▸ **Dataset excerpt**
____________

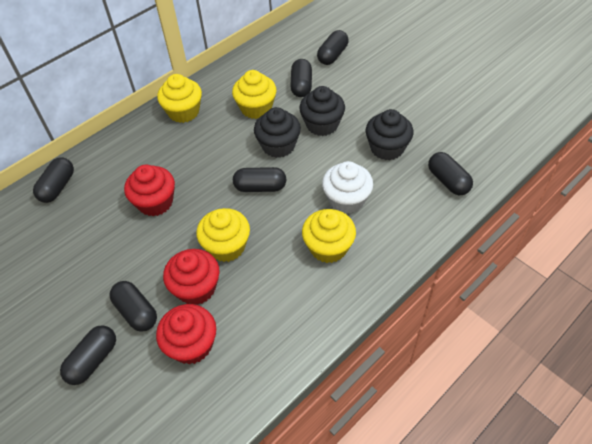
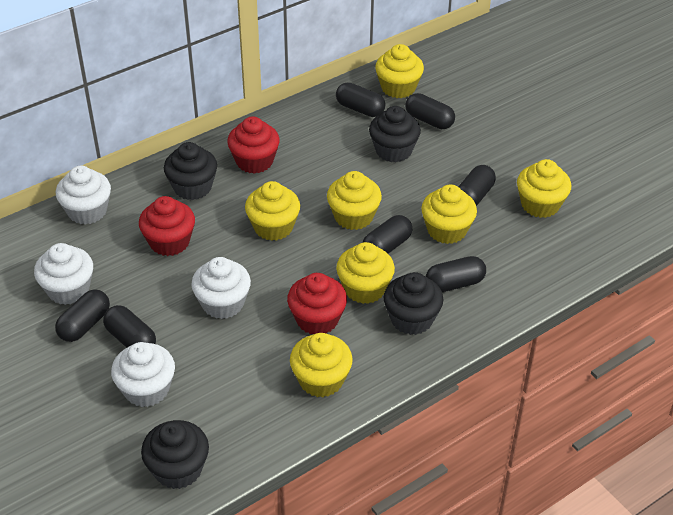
black cupcake: 3 -> 4
white cupcake: 1 -> 4
yellow cupcake: 4 -> 7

____________

▸ **What is expected**
An exact copy of the whole listing is required, minus the pictures.

▸ **Exercise result**
black cupcake: 3 -> 4
white cupcake: 1 -> 4
yellow cupcake: 4 -> 7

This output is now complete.